Provided data START
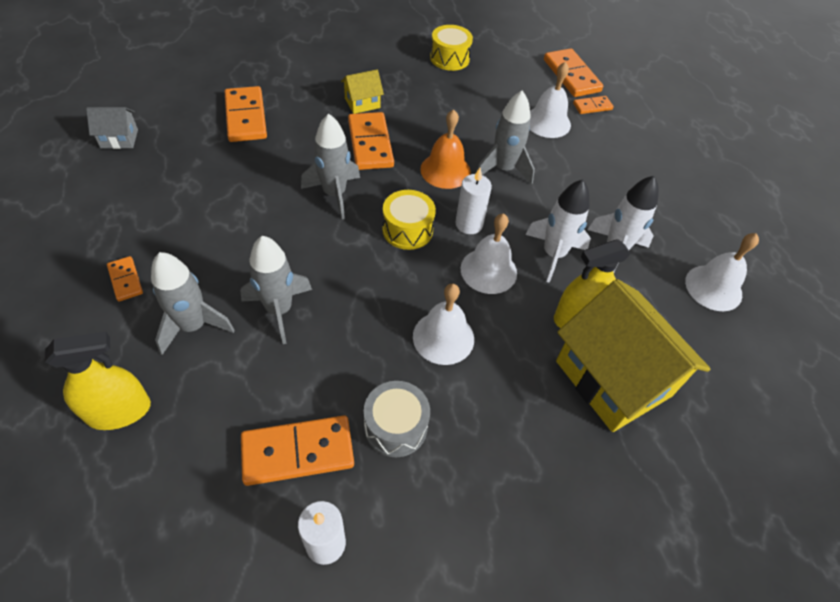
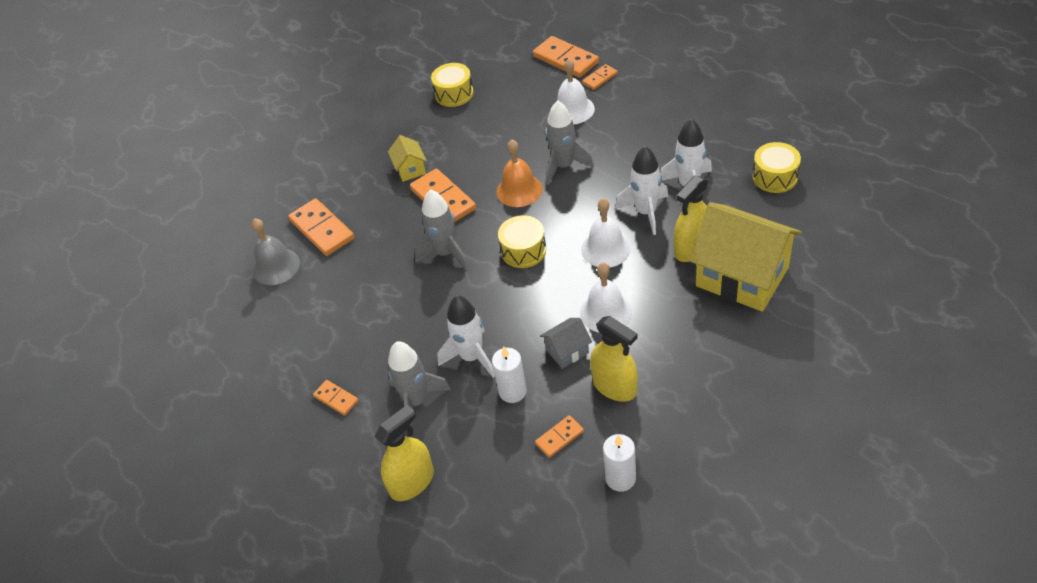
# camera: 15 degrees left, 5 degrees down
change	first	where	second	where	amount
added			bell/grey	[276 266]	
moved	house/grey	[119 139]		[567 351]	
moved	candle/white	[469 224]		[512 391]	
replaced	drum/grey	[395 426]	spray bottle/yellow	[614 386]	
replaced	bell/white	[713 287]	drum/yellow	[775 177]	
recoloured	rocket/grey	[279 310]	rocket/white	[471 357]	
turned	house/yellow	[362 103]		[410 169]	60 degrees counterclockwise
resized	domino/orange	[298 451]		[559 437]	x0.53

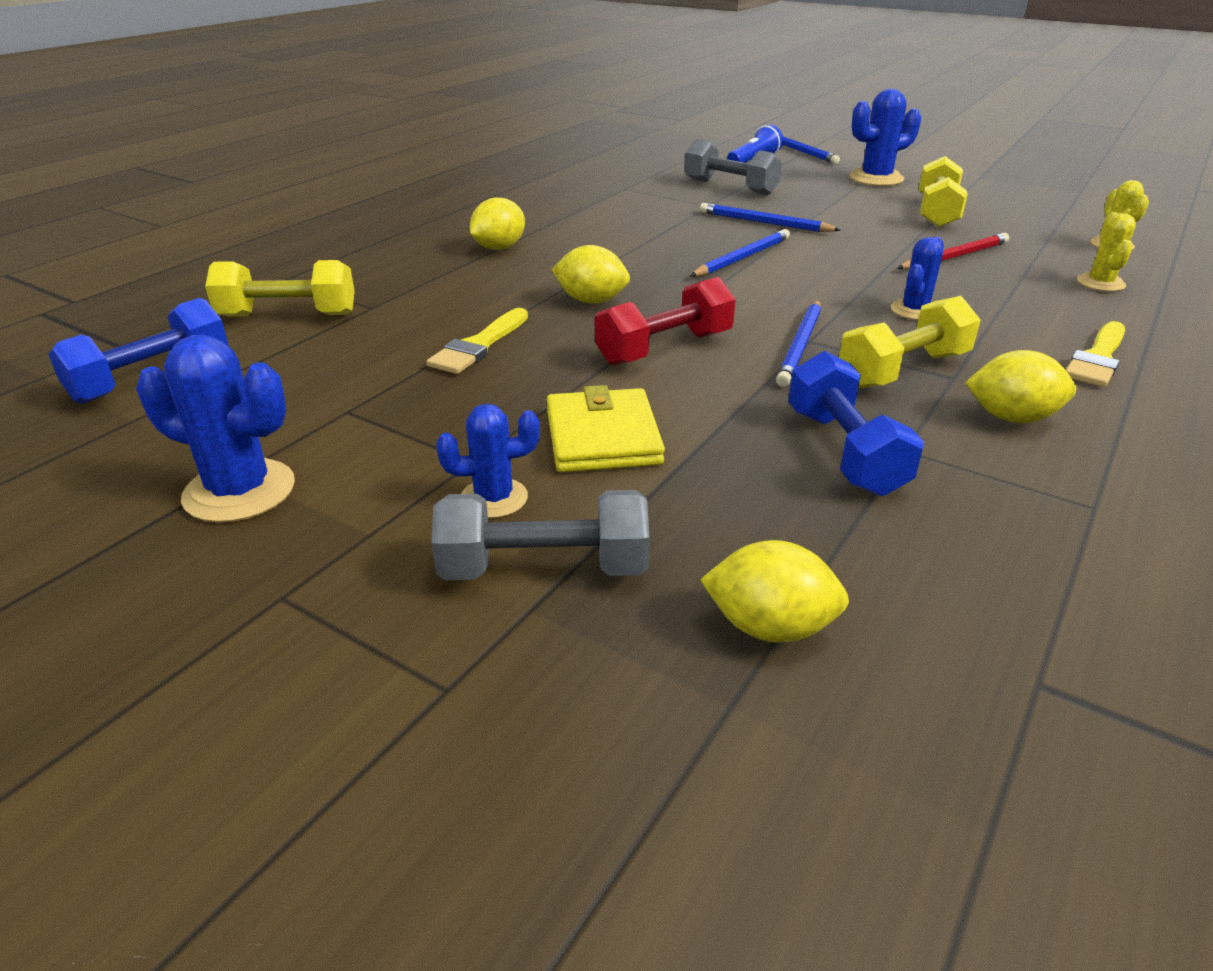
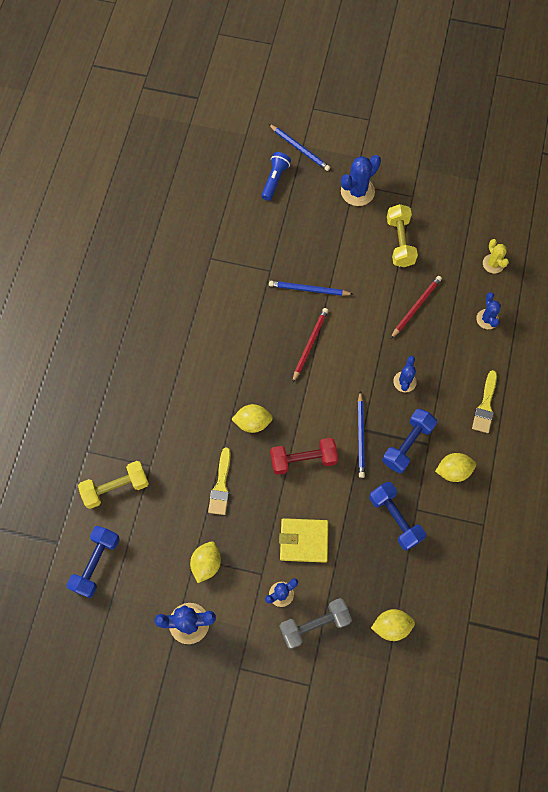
# camera: 20 degrees left, 35 degrees up
change	first	where	second	where	amount
removed	dumbbell/grey	[730 187]			
moved	lemon/yellow	[499 248]		[206 564]	
recoloured	pencil/blue	[742 258]	pencil/red	[310 344]	
recoloured	dumbbell/yellow	[903 370]	dumbbell/blue	[407 444]	
recoloured	cactus/yellow	[1100 283]	cactus/blue	[487 319]	
turned	wallet/yellow	[603 437]		[304 541]	60 degrees counterclockwise
turned	dumbbell/red	[664 348]		[303 459]	45 degrees clockwise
Provided data END
Requirement: The whole listing above, minus its pictures, is what you should write out word for word.

Problem solution:
# camera: 15 degrees left, 5 degrees down
change	first	where	second	where	amount
added			bell/grey	[276 266]	
moved	house/grey	[119 139]		[567 351]	
moved	candle/white	[469 224]		[512 391]	
replaced	drum/grey	[395 426]	spray bottle/yellow	[614 386]	
replaced	bell/white	[713 287]	drum/yellow	[775 177]	
recoloured	rocket/grey	[279 310]	rocket/white	[471 357]	
turned	house/yellow	[362 103]		[410 169]	60 degrees counterclockwise
resized	domino/orange	[298 451]		[559 437]	x0.53

# camera: 20 degrees left, 35 degrees up
change	first	where	second	where	amount
removed	dumbbell/grey	[730 187]			
moved	lemon/yellow	[499 248]		[206 564]	
recoloured	pencil/blue	[742 258]	pencil/red	[310 344]	
recoloured	dumbbell/yellow	[903 370]	dumbbell/blue	[407 444]	
recoloured	cactus/yellow	[1100 283]	cactus/blue	[487 319]	
turned	wallet/yellow	[603 437]		[304 541]	60 degrees counterclockwise
turned	dumbbell/red	[664 348]		[303 459]	45 degrees clockwise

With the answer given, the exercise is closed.